> Task details: Among the records, how many lines carry the string "none"? Give that number with nothing added.

--- Data section Enclosed Below ---

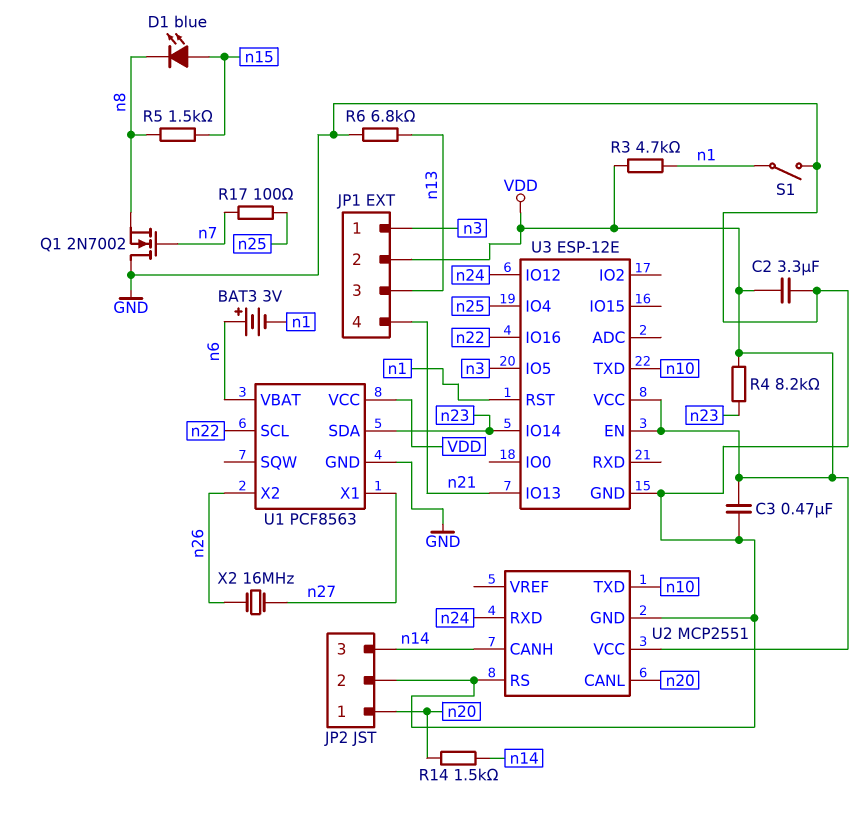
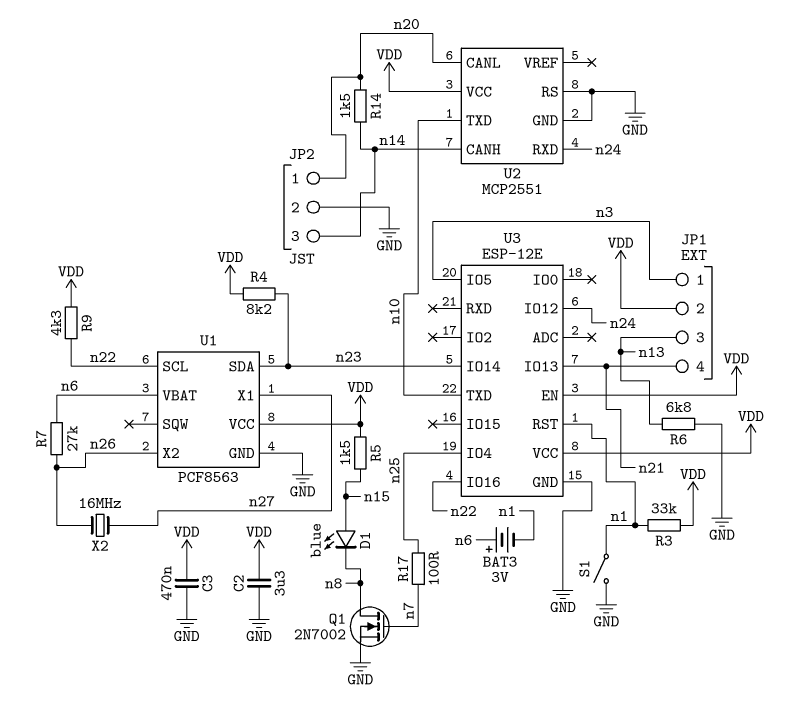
Q1: NMOS 2N7002 (G n7, D GND, S n8) -> NMOS 2N7002 (G n7, D n8, S GND)
R3: 4.7k (VDD, n1) -> 33k (VDD, n1)
R5: 1.5k (n8, n15) -> 1.5k (VDD, n15)
R7: none -> 27k (n6, n26)
R9: none -> 4.3k (VDD, n22)

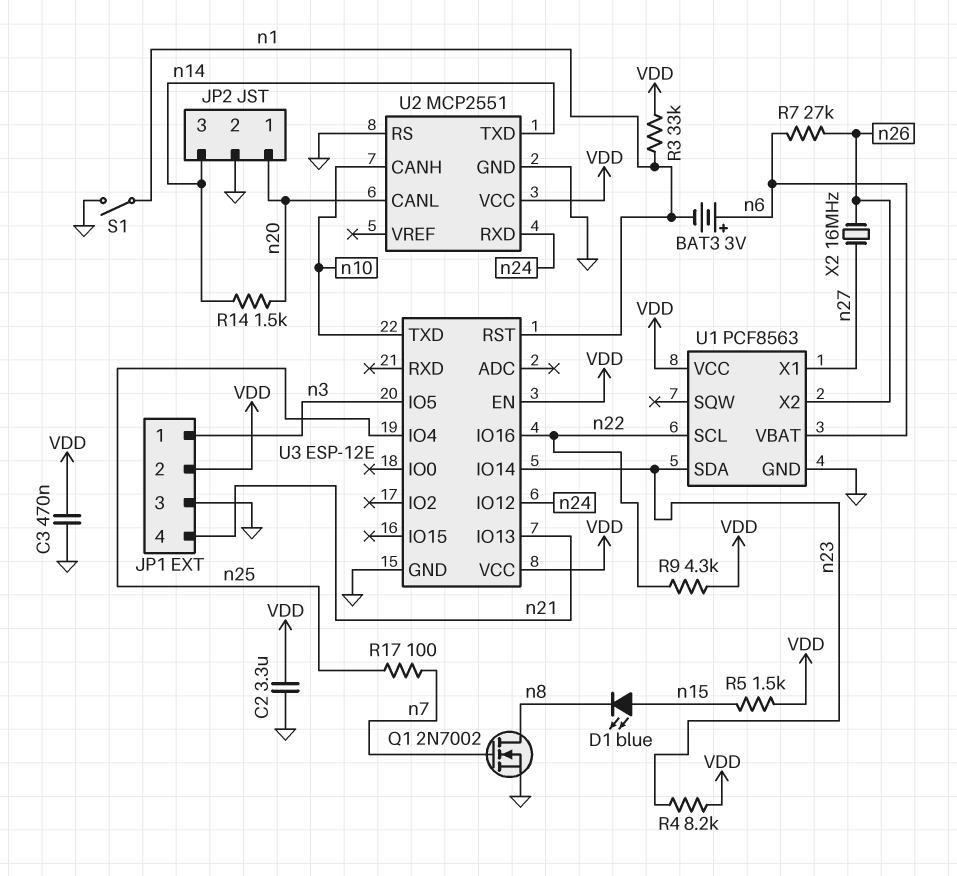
JP1 pin 3: n13 -> GND
R6: 6.8k (GND, n13) -> none
U2 pin CANH: n14 -> n10
U2 pin TXD: n10 -> n14

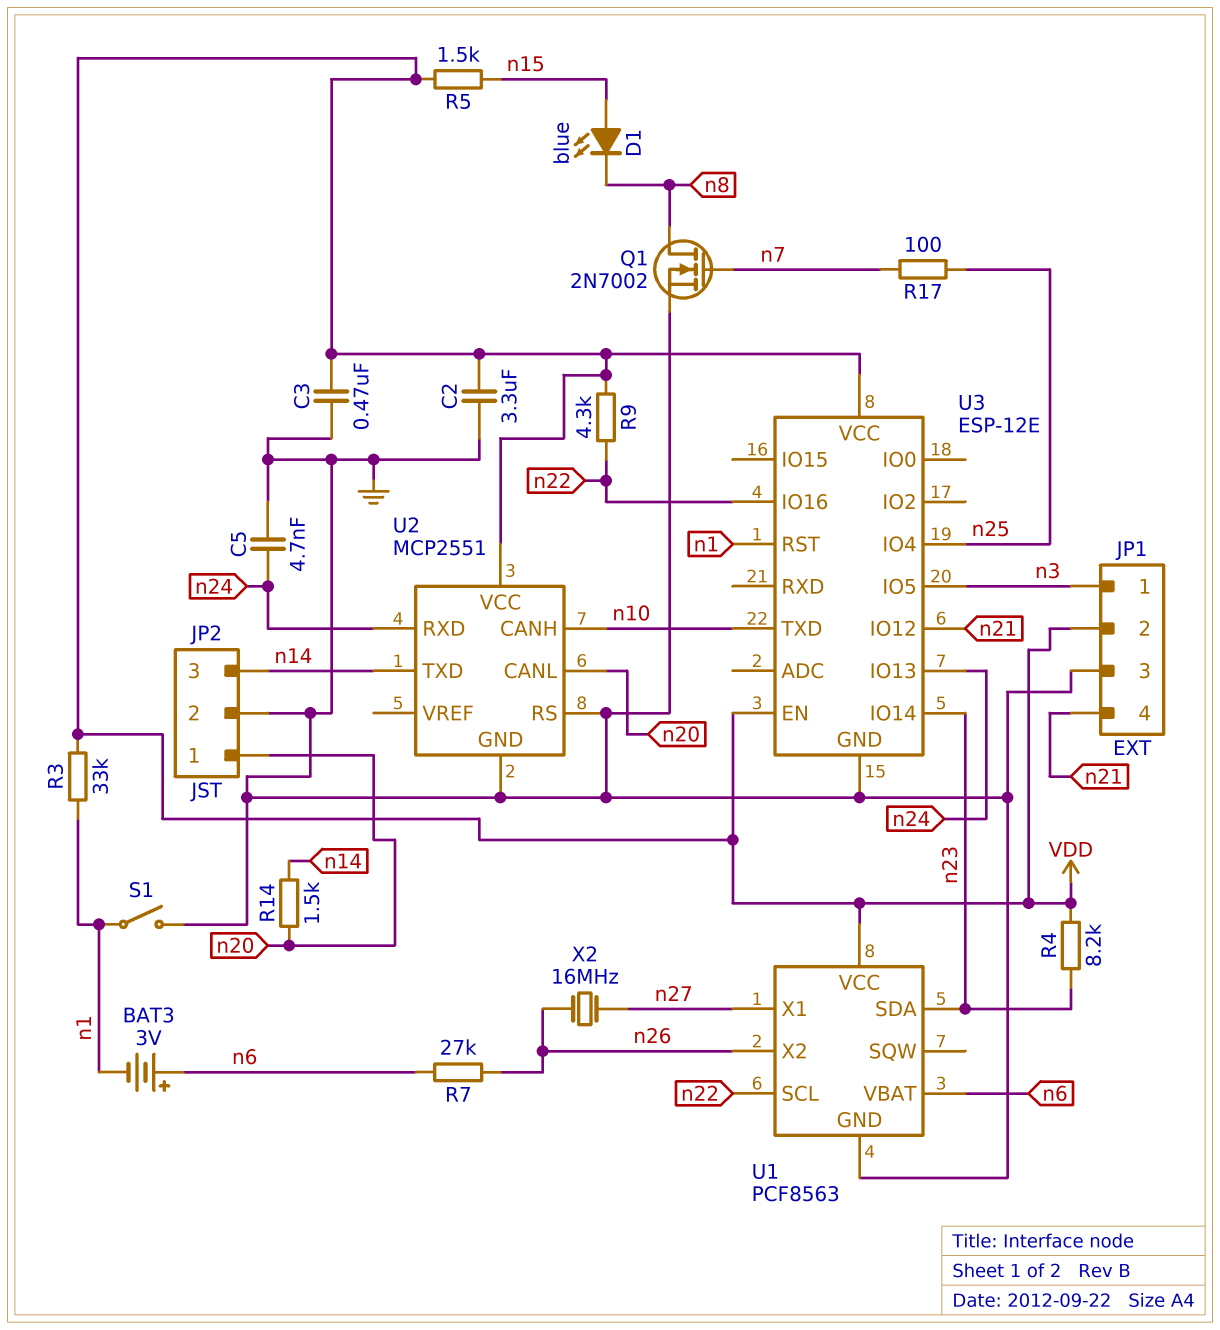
C5: none -> 4.7nF (GND, n24)
U3 pin IO12: n24 -> n21
U3 pin IO13: n21 -> n24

--- End of Enclosed Data section ---

> Response to the exercise: 4